Description of the task ->
Copying each record below exactly is the whole task.
___ Records shown ___
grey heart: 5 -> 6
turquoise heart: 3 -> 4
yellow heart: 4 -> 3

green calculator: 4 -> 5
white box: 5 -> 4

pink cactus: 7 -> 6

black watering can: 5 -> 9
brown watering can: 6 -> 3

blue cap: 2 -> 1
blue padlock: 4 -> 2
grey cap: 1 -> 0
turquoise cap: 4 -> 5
___
Task answer ->
grey heart: 5 -> 6
turquoise heart: 3 -> 4
yellow heart: 4 -> 3

green calculator: 4 -> 5
white box: 5 -> 4

pink cactus: 7 -> 6

black watering can: 5 -> 9
brown watering can: 6 -> 3

blue cap: 2 -> 1
blue padlock: 4 -> 2
grey cap: 1 -> 0
turquoise cap: 4 -> 5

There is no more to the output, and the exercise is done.